WHAT TO DO ▸ Each entry below needs to be transcribed verbatim; the images should not appear.

Satellite object listings ▸
========================================

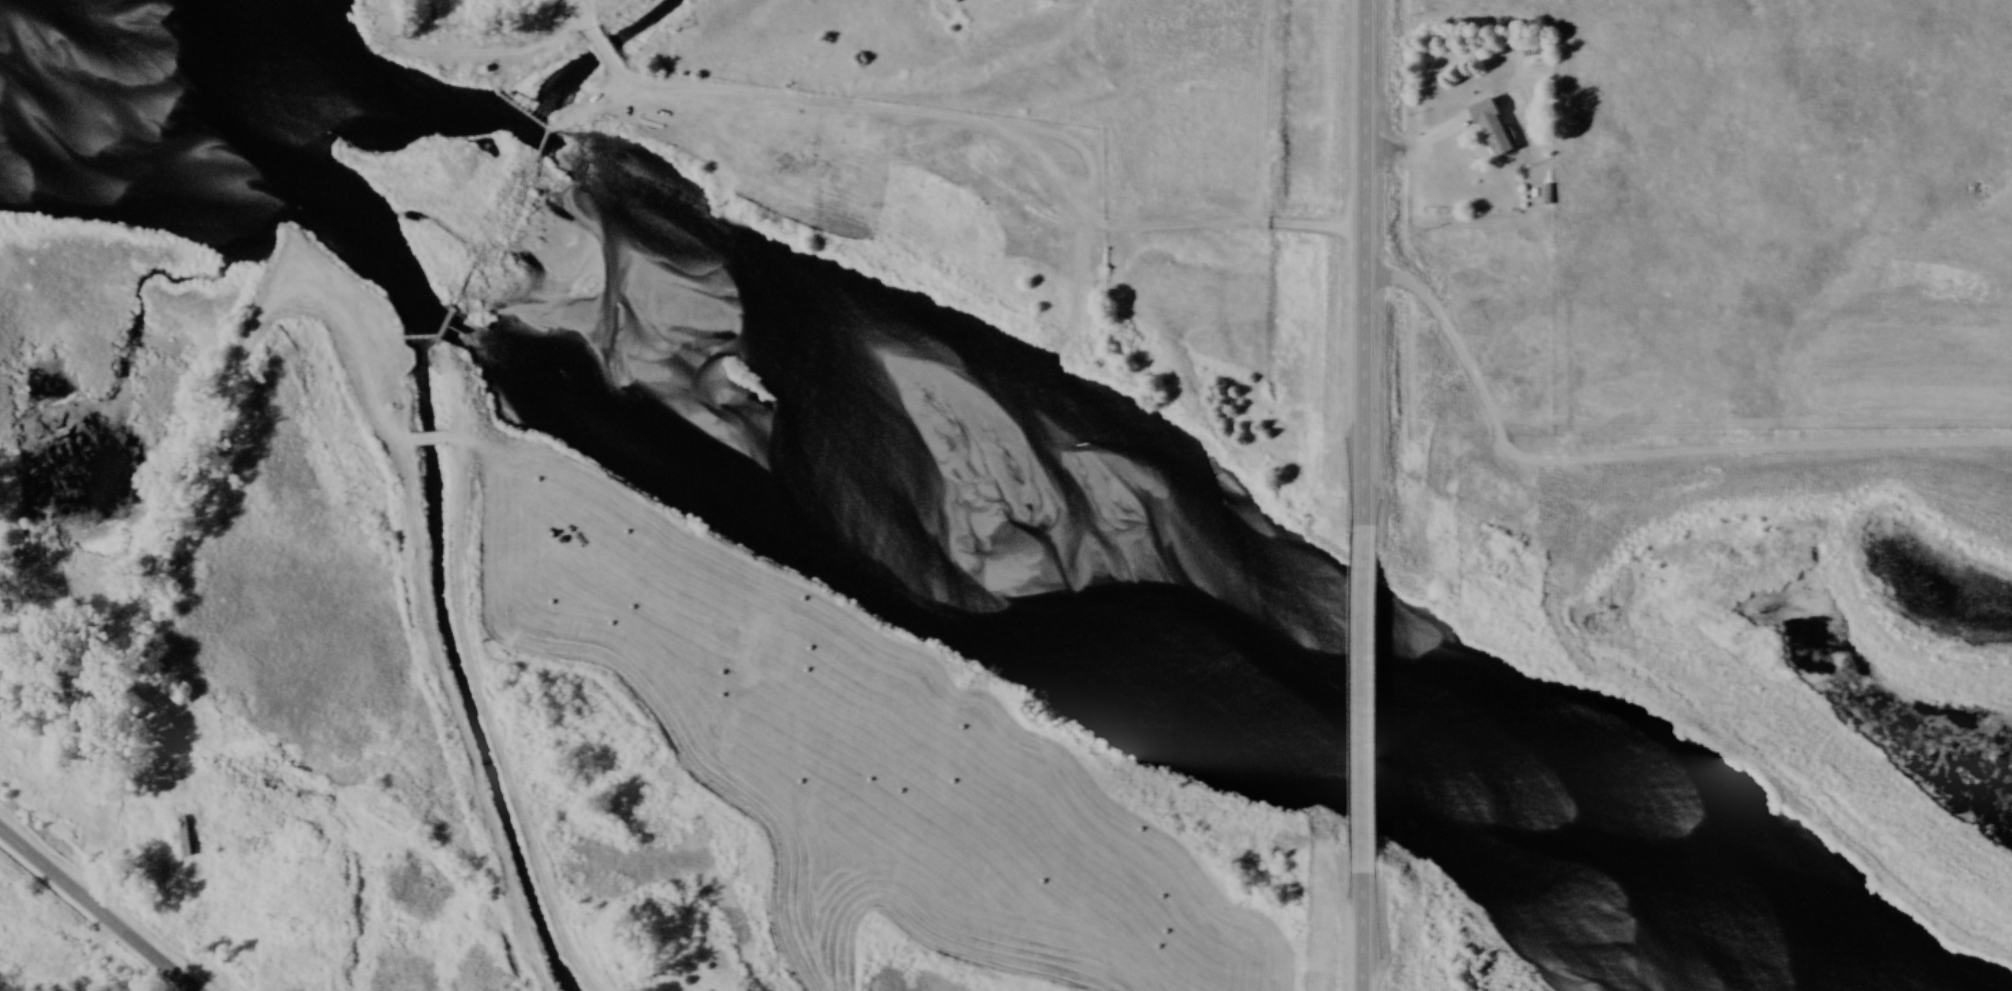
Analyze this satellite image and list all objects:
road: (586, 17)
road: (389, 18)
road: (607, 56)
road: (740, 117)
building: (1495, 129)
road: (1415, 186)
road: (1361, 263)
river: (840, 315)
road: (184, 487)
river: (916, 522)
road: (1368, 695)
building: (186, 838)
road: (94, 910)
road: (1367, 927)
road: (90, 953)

========================================

REPLY ▸
Analyze this satellite image and list all objects:
road: (586, 17)
road: (389, 18)
road: (607, 56)
road: (740, 117)
building: (1495, 129)
road: (1415, 186)
road: (1361, 263)
river: (840, 315)
road: (184, 487)
river: (916, 522)
road: (1368, 695)
building: (186, 838)
road: (94, 910)
road: (1367, 927)
road: (90, 953)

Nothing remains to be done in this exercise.